■ **What needs to be done**:
Find all lines below containing the string "none" and return them.

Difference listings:

------------

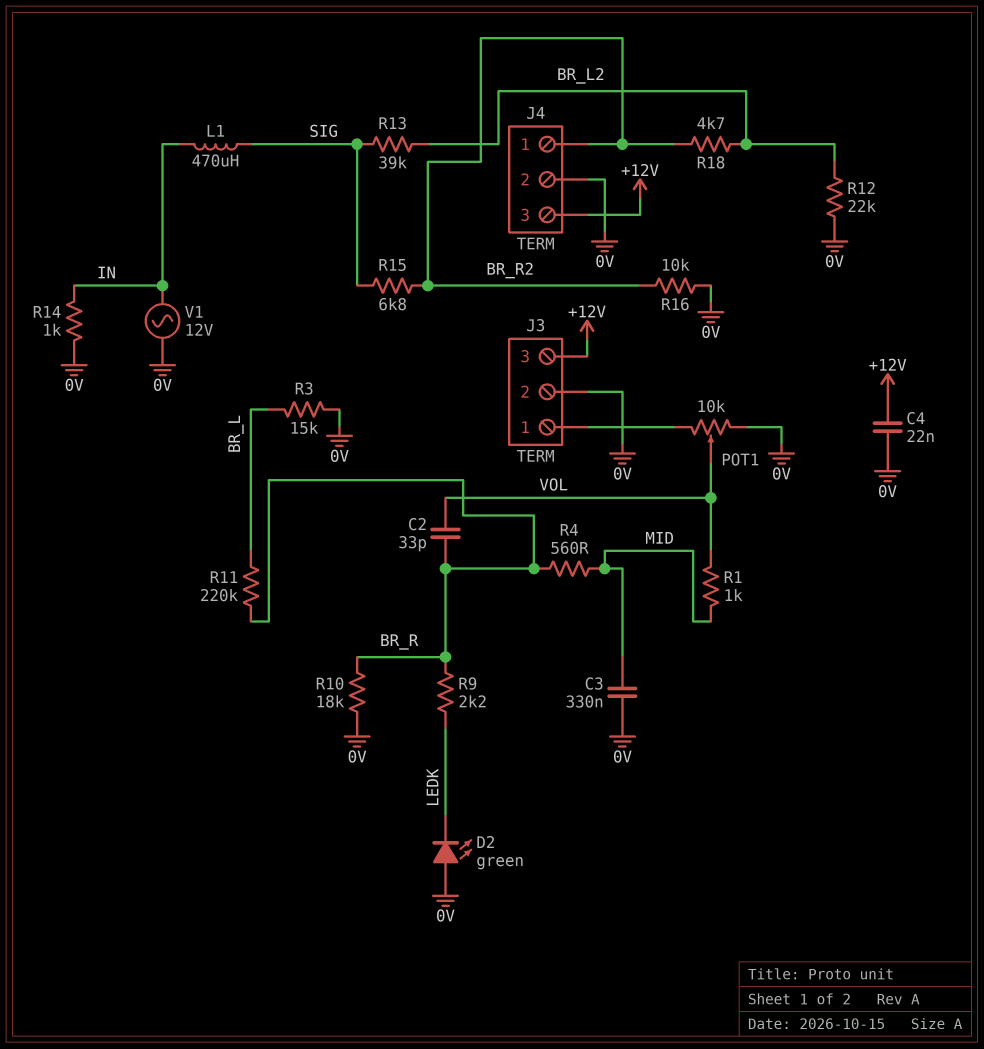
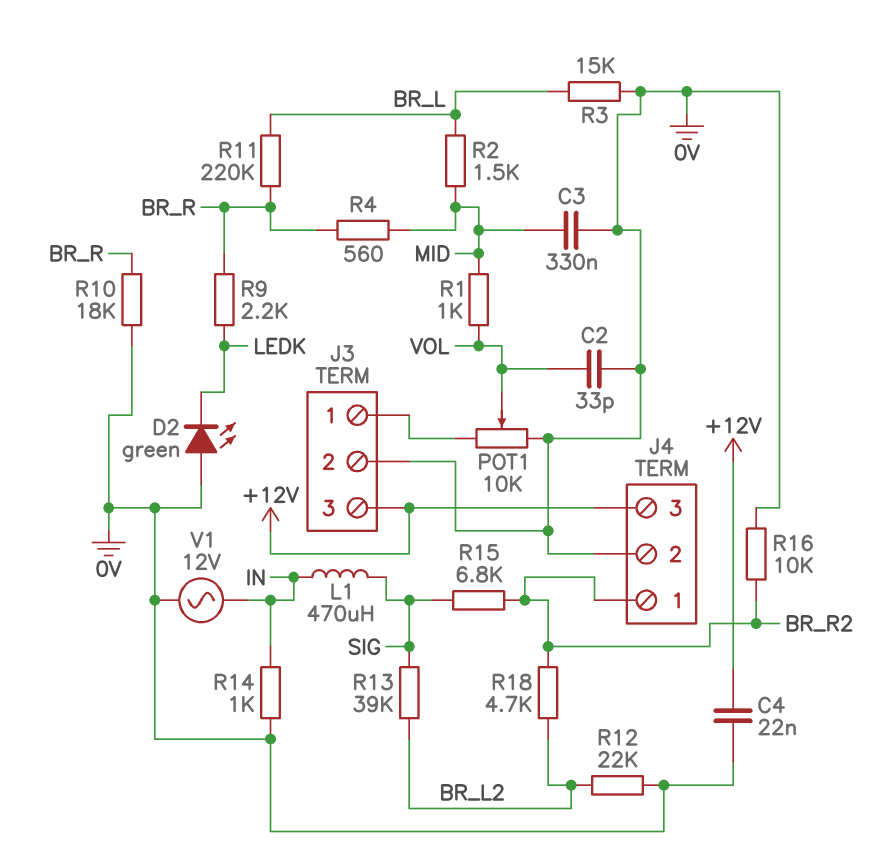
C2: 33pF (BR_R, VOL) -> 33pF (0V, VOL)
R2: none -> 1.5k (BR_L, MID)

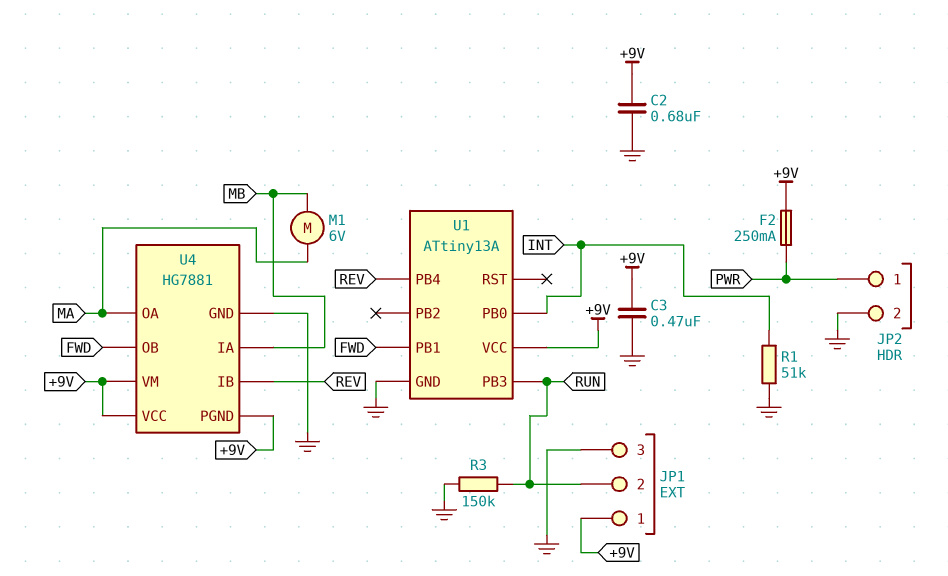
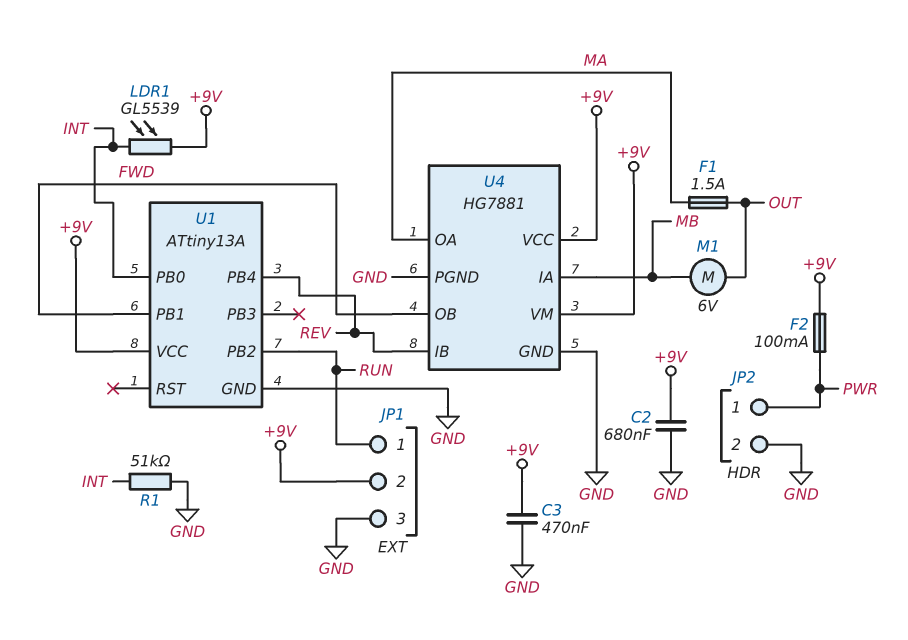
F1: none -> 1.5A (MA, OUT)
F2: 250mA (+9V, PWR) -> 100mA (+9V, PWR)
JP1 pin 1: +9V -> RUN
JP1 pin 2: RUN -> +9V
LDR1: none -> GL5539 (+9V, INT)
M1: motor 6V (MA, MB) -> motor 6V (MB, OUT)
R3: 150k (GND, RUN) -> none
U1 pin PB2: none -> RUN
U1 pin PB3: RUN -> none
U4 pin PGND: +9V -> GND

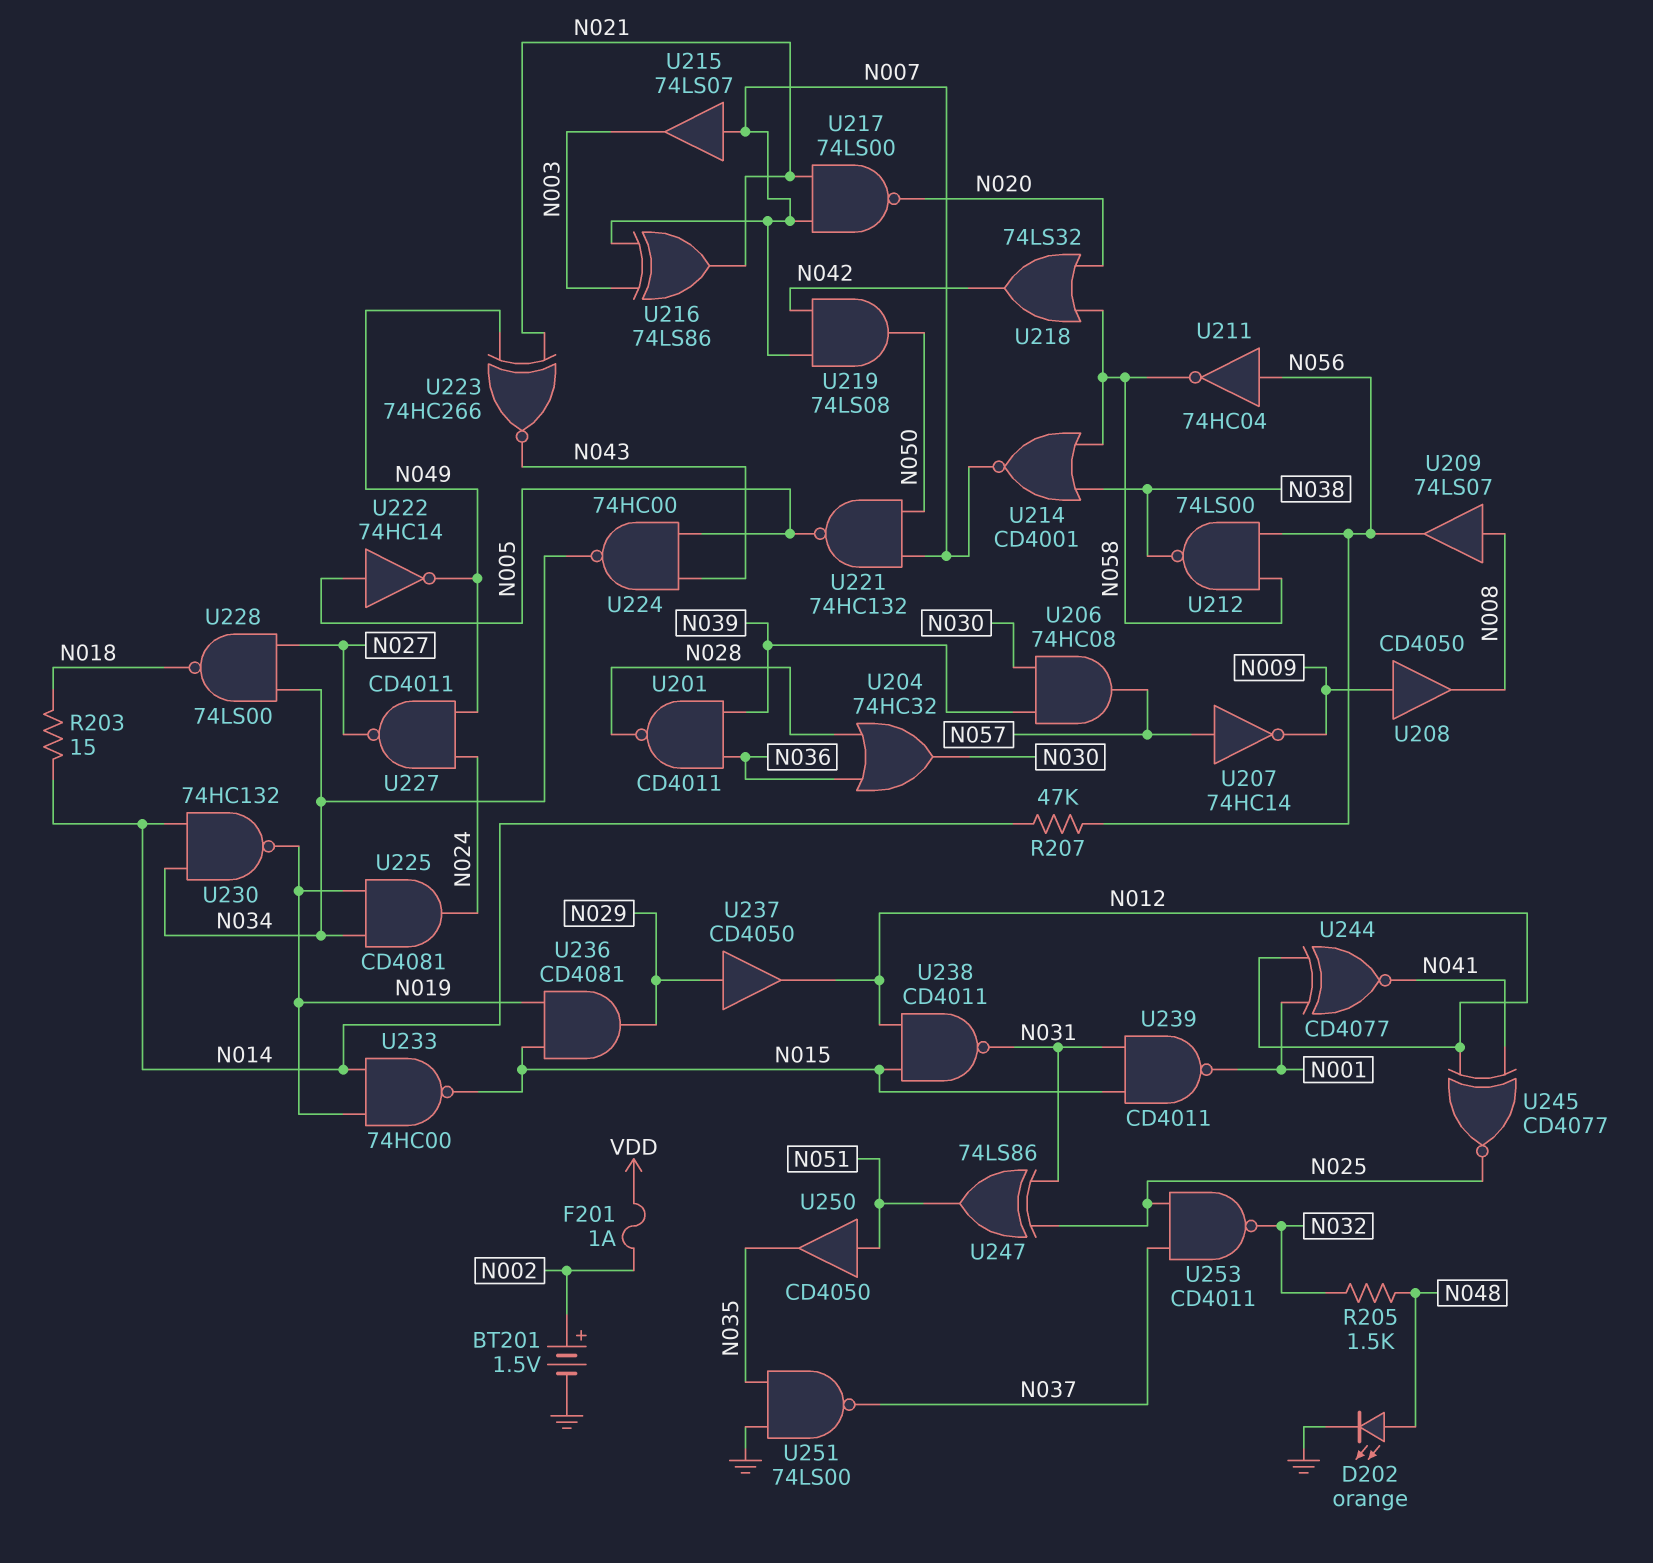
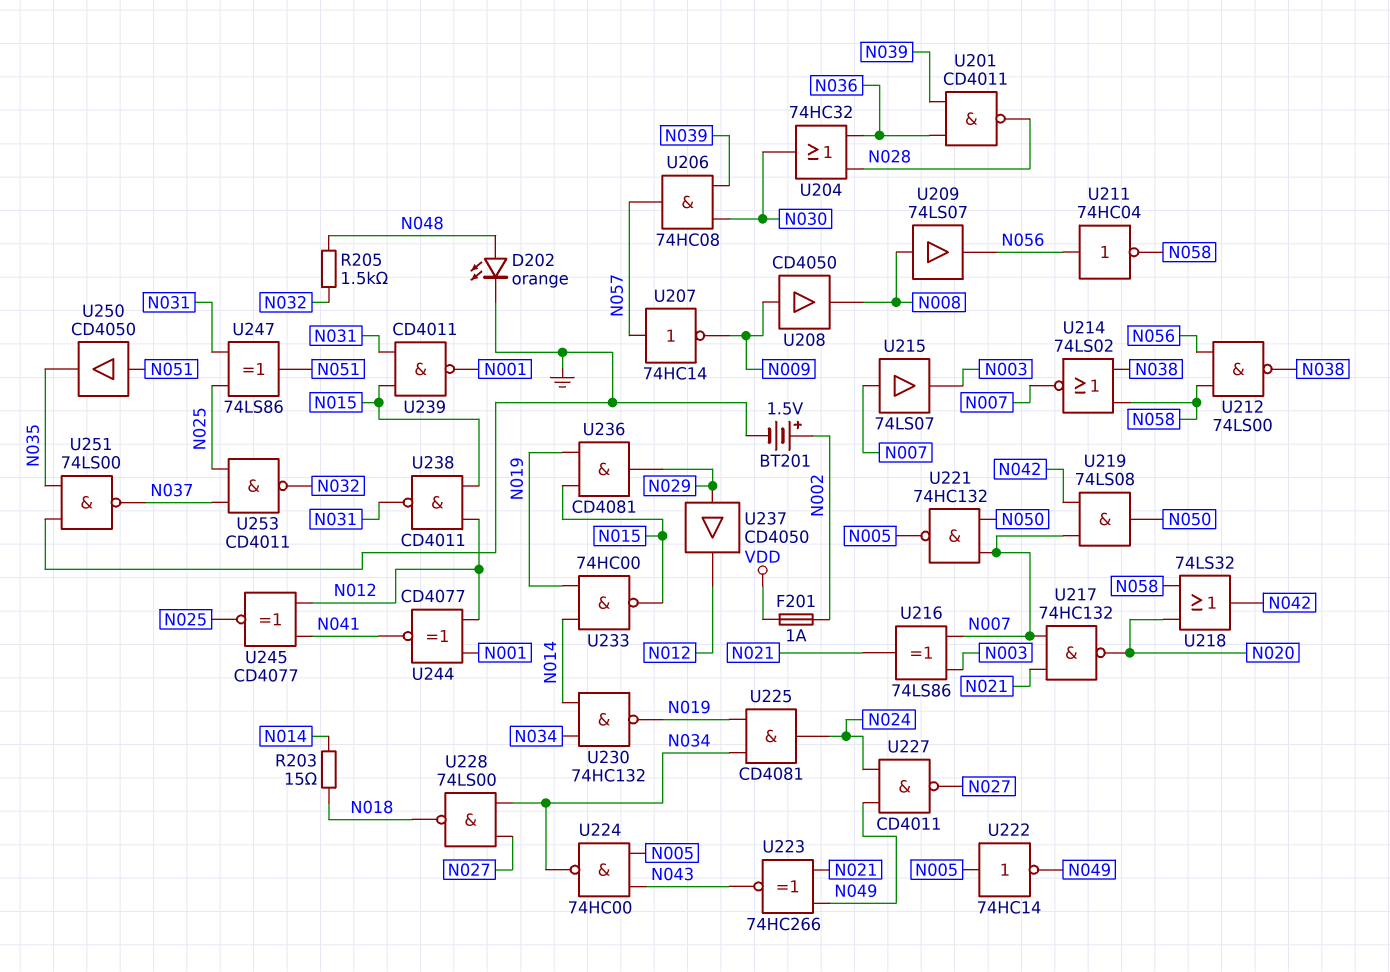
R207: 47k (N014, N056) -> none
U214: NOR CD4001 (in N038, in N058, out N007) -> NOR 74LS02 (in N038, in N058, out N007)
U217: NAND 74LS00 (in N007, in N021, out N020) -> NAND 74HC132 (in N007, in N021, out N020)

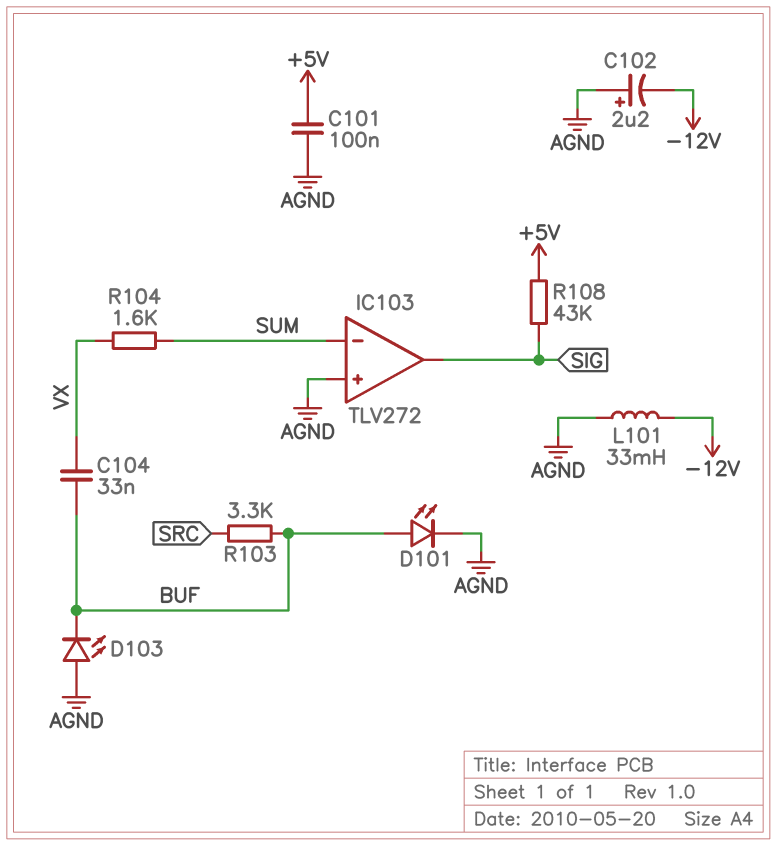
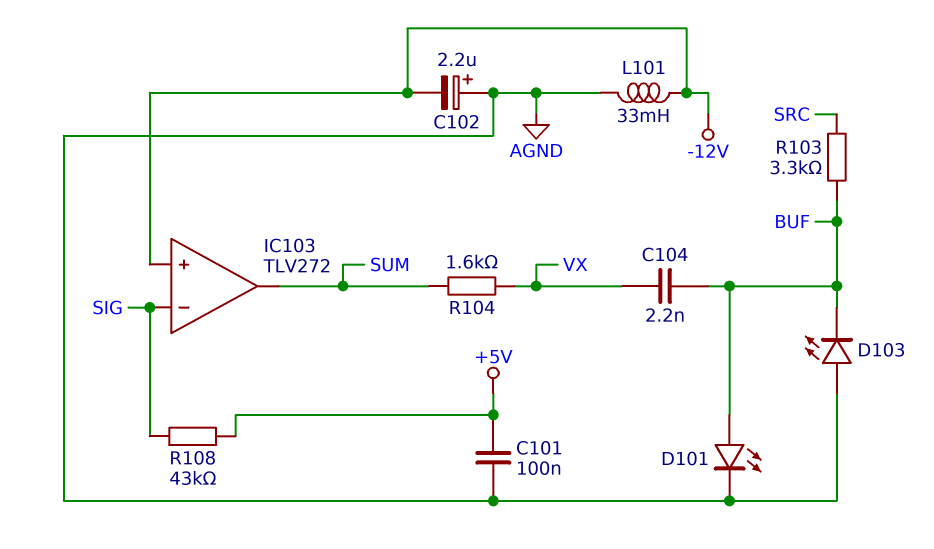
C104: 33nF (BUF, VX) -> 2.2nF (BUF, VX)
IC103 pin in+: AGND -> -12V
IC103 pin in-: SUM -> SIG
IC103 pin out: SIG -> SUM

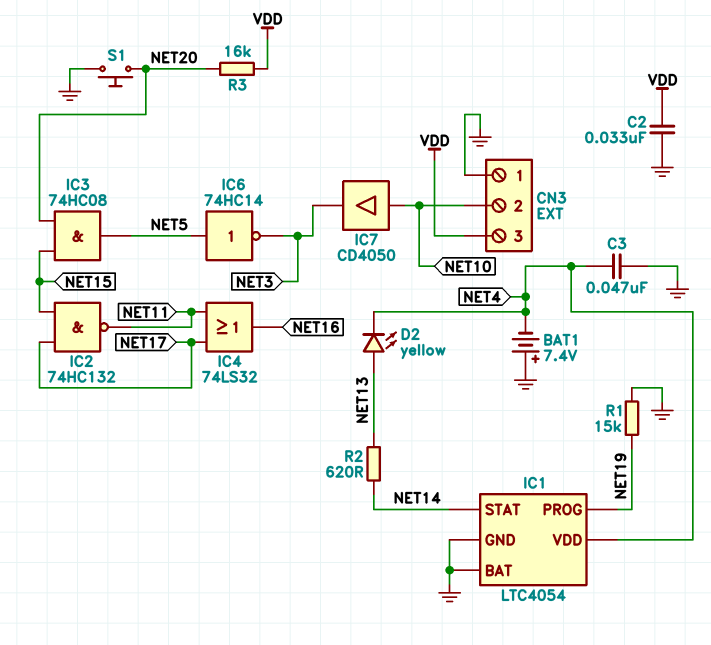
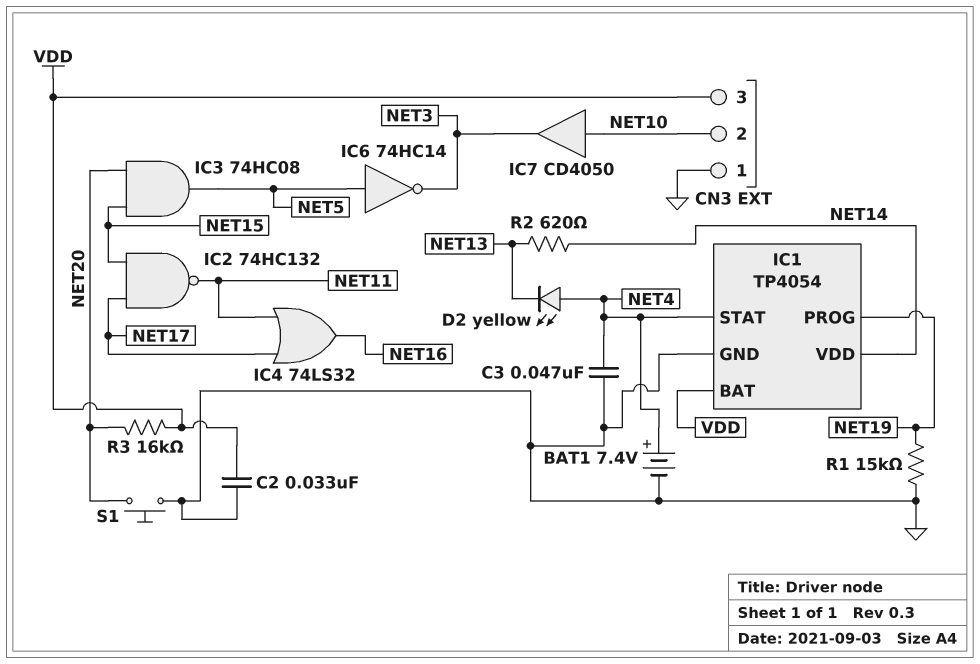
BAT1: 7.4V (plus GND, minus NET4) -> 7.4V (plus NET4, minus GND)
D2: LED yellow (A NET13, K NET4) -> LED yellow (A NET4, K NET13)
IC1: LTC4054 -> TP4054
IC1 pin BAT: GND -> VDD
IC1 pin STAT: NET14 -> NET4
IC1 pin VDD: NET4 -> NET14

------------

■ **Answer to the exercise**:
R2: none -> 1.5k (BR_L, MID)
F1: none -> 1.5A (MA, OUT)
LDR1: none -> GL5539 (+9V, INT)
R3: 150k (GND, RUN) -> none
U1 pin PB2: none -> RUN
U1 pin PB3: RUN -> none
R207: 47k (N014, N056) -> none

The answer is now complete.